# Supplied records:
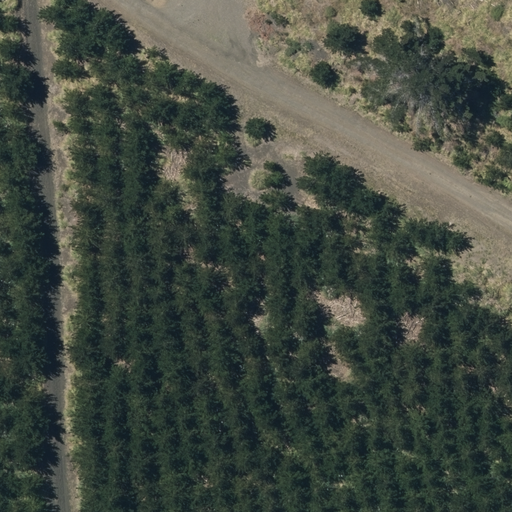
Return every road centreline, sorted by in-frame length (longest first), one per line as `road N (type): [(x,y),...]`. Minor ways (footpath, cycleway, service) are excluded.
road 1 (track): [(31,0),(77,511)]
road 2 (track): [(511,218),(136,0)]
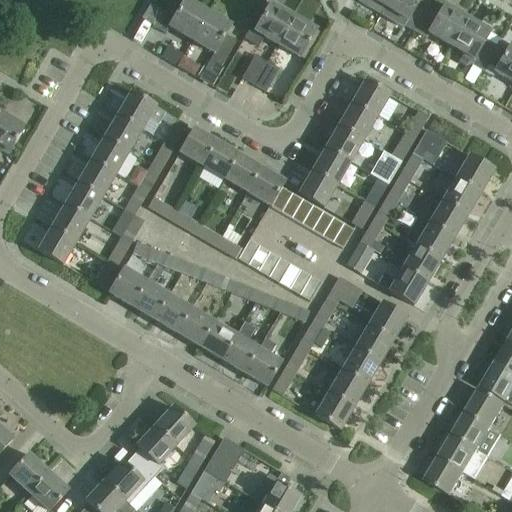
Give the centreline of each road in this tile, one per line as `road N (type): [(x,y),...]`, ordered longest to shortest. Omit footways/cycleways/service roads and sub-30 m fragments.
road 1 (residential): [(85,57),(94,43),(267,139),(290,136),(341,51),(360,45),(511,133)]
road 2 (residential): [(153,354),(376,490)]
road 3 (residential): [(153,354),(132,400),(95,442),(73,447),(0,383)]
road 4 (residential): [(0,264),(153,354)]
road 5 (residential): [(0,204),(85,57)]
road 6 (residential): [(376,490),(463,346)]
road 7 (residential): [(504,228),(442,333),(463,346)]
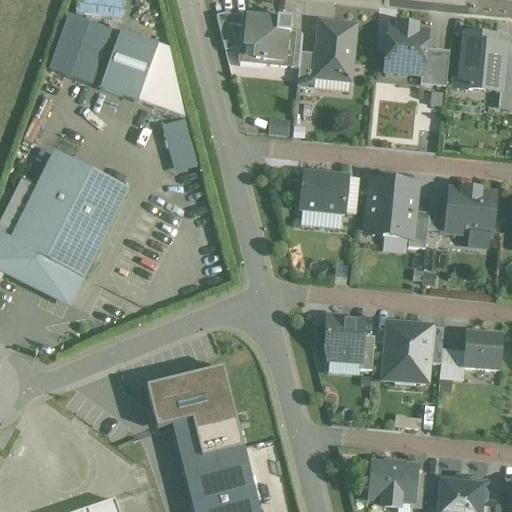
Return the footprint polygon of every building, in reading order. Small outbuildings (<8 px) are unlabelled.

...

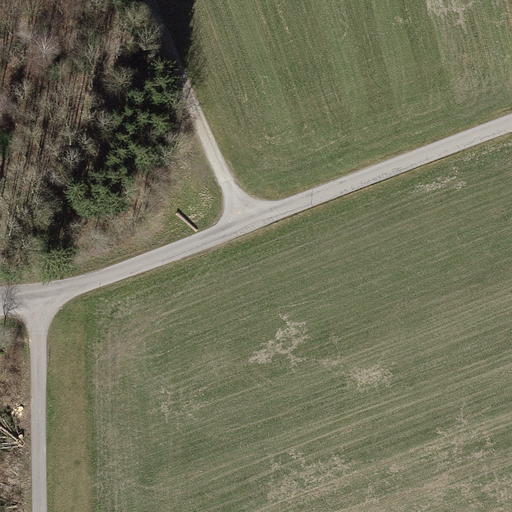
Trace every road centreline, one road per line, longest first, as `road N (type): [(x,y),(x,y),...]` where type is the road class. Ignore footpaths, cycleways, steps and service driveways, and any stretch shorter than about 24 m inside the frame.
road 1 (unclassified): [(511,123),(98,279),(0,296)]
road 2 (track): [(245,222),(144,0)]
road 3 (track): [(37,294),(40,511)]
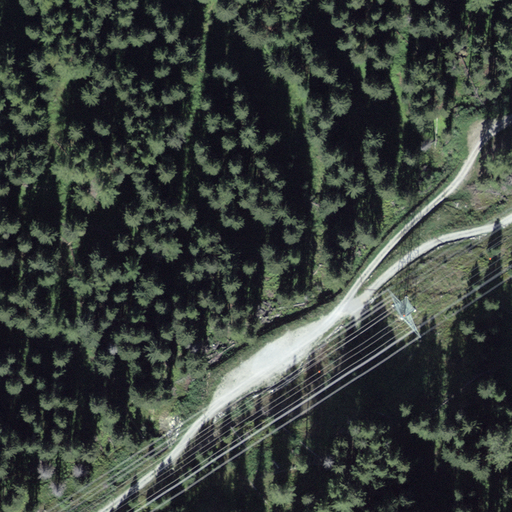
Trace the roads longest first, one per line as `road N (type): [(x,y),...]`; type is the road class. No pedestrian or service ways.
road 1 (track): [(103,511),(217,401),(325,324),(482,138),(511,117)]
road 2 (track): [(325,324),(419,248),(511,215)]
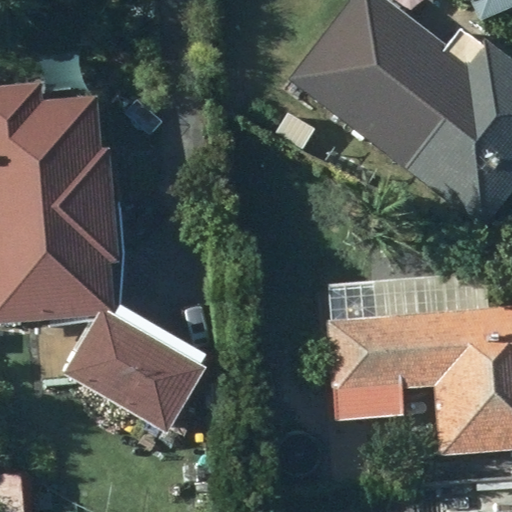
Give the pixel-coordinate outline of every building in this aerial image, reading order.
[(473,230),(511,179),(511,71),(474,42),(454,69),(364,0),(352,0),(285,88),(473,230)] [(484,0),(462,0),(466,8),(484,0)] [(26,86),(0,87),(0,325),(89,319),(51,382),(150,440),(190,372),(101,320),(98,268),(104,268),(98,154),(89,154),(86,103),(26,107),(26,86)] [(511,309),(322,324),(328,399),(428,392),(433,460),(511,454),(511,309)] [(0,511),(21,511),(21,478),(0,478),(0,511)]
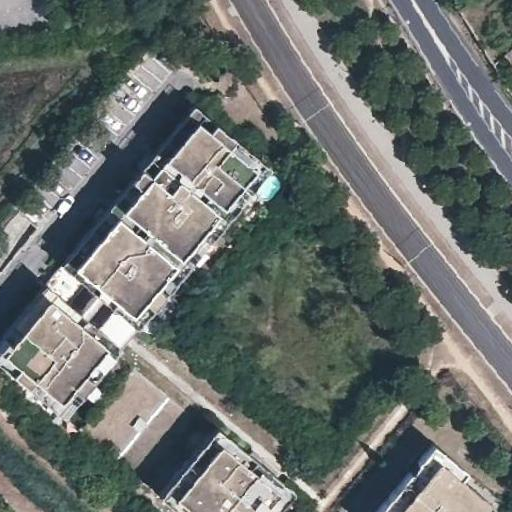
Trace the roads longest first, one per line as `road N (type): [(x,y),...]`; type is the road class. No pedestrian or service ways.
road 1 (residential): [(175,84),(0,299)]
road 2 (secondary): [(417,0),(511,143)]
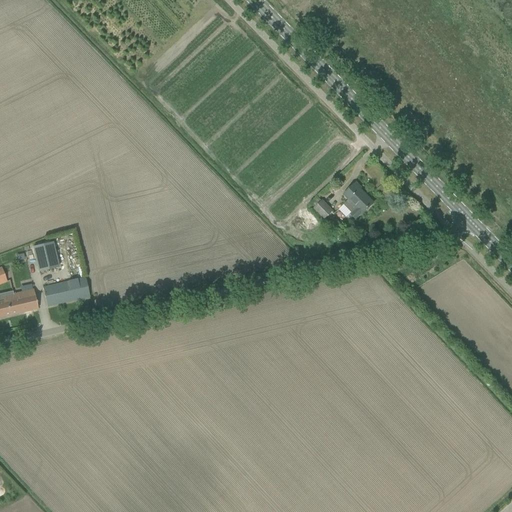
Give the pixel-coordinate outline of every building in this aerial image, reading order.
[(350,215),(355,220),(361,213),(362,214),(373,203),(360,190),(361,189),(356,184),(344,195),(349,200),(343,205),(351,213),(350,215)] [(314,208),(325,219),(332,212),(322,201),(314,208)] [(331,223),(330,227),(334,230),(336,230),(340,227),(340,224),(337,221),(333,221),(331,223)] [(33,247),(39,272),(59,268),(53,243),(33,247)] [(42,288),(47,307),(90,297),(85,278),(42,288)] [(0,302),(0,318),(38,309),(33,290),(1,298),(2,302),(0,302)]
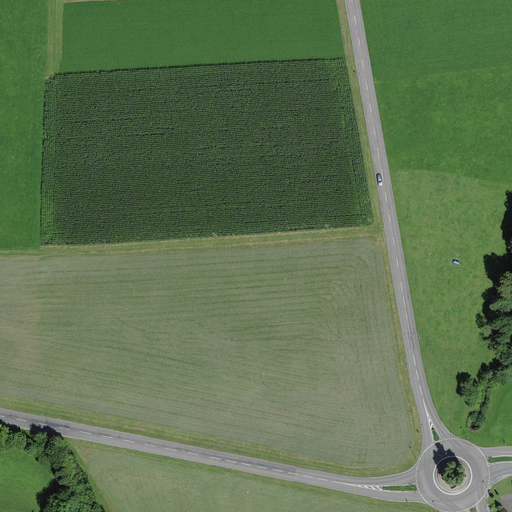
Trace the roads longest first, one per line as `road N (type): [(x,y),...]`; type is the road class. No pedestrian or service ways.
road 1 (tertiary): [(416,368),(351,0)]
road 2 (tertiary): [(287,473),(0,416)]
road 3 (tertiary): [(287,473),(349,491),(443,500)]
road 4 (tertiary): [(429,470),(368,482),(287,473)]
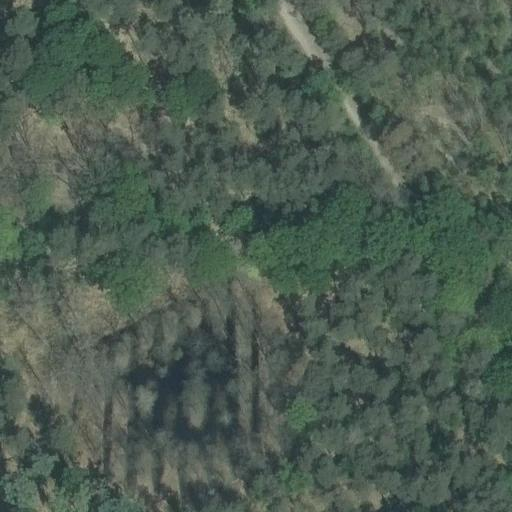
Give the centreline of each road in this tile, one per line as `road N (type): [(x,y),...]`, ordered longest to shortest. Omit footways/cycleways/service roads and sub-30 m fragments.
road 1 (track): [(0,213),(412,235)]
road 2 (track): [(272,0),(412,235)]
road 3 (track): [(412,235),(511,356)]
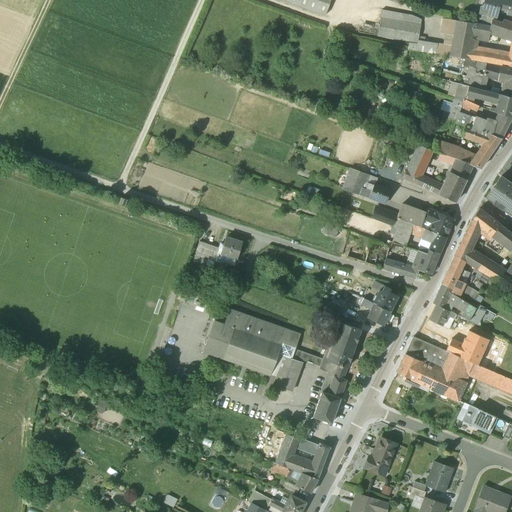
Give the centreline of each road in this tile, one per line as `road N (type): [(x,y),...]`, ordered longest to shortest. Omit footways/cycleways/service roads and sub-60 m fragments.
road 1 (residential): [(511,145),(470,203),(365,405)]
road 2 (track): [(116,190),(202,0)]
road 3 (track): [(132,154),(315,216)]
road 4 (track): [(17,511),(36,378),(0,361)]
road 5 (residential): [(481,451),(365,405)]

# What to work on:
Reproduce the records as a numbered list, omitting blank lines, from the line with "Return every road" to the line with "road 7 (residential): [(504,228),(442,333),(463,346)]", both included. Leave the pictures out of the answer.

# Output of the task:
1. Return every road centreline, sorted by in-frame length (longest first), one per line as `road N (type): [(x,y),...]`. Minor ways (footpath, cycleway, service) are excluded.
2. road 1 (track): [(31,0),(77,511)]
3. road 2 (track): [(511,218),(136,0)]
4. Give the centreline of each road in this tile, one per line as `road N (type): [(x,y),...]`, ordered longest to shortest. Omit footways/cycleways/service roads and sub-30 m fragments.
5. road 1 (residential): [(85,57),(94,43),(267,139),(290,136),(341,51),(360,45),(511,133)]
6. road 2 (residential): [(153,354),(376,490)]
7. road 3 (residential): [(153,354),(132,400),(95,442),(73,447),(0,383)]
8. road 4 (residential): [(0,264),(153,354)]
9. road 5 (residential): [(0,204),(85,57)]
10. road 6 (residential): [(376,490),(463,346)]
11. road 7 (residential): [(504,228),(442,333),(463,346)]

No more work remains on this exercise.